EXERCISE INSTRUCTIONS: Pictures are to be left out, and the rest of the records reproduced exactly.

[Object tracking records]
────────────────────────────────────────
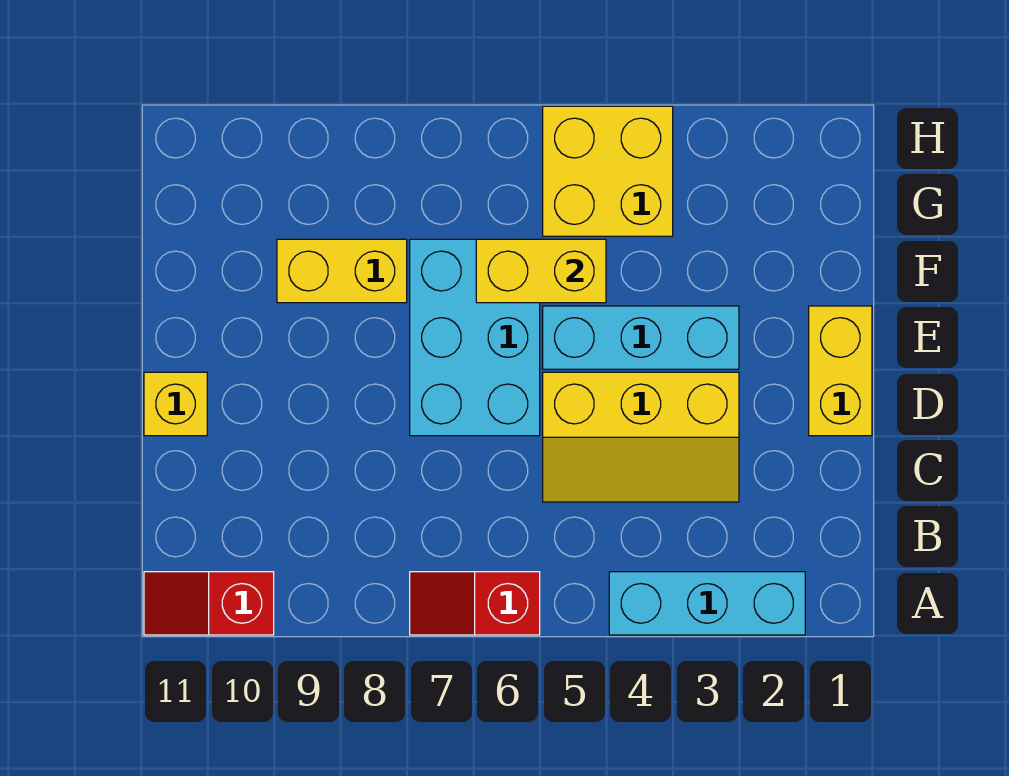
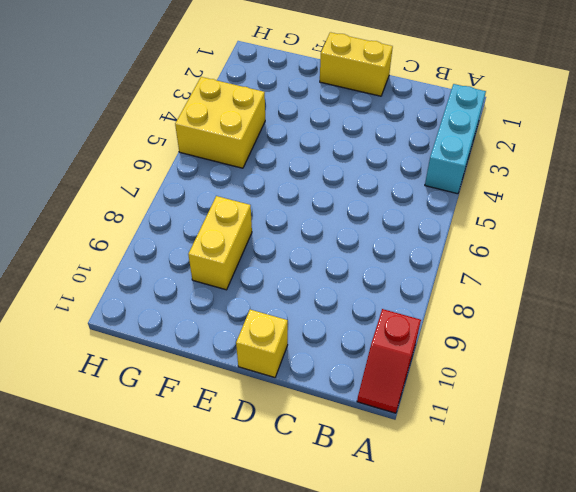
none -> red 1x2 slope [410,572,540,635]
none -> yellow 2x3 slope [543,372,739,502]

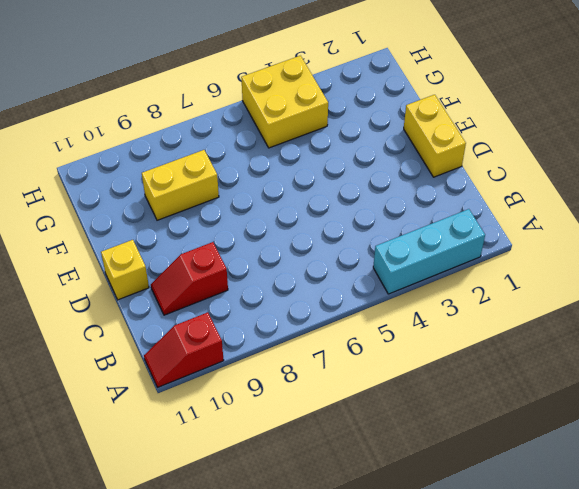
red 1x2 slope [151,242,228,315] -> red 1x2 slope moved to [410,572,540,635]
none -> yellow 2x3 slope [543,372,739,502]
none -> cyan 2x3 brick [410,239,540,436]

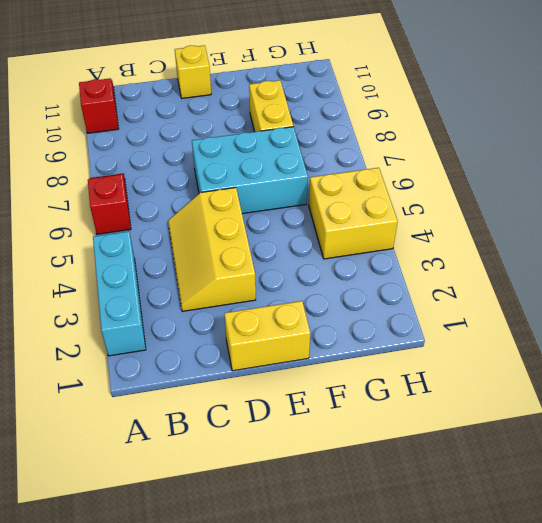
none -> cyan 1x3 brick [543,306,739,369]
none -> yellow 1x2 brick [476,239,606,303]

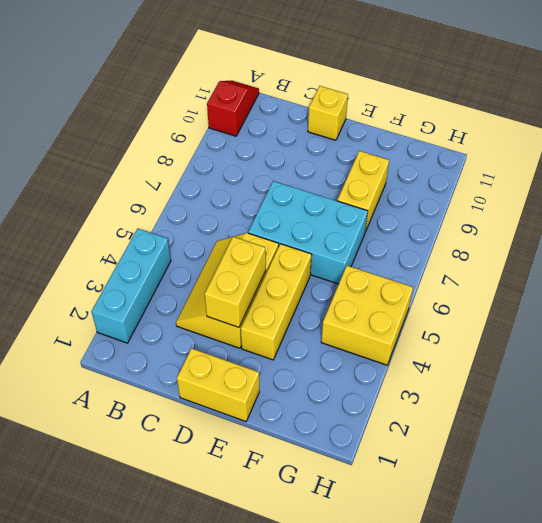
yellow 1x2 brick [205,237,266,327] -> yellow 1x2 brick moved to [476,239,606,303]
yellow 1x3 brick [241,244,312,360] -> cyan 1x3 brick [543,306,739,369]
none -> red 1x2 slope [410,572,540,635]

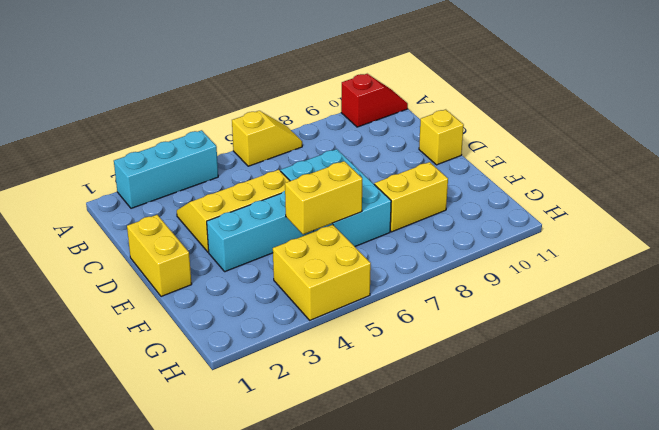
yellow 1x2 slope [232,111,302,166] -> red 1x2 slope [410,572,540,635]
────────────────────────────────────────
OUTPUT BELOW:
none -> red 1x2 slope [410,572,540,635]
none -> yellow 2x3 slope [543,372,739,502]

red 1x2 slope [151,242,228,315] -> red 1x2 slope moved to [410,572,540,635]
none -> yellow 2x3 slope [543,372,739,502]
none -> cyan 2x3 brick [410,239,540,436]

none -> cyan 1x3 brick [543,306,739,369]
none -> yellow 1x2 brick [476,239,606,303]

yellow 1x2 brick [205,237,266,327] -> yellow 1x2 brick moved to [476,239,606,303]
yellow 1x3 brick [241,244,312,360] -> cyan 1x3 brick [543,306,739,369]
none -> red 1x2 slope [410,572,540,635]

yellow 1x2 slope [232,111,302,166] -> red 1x2 slope [410,572,540,635]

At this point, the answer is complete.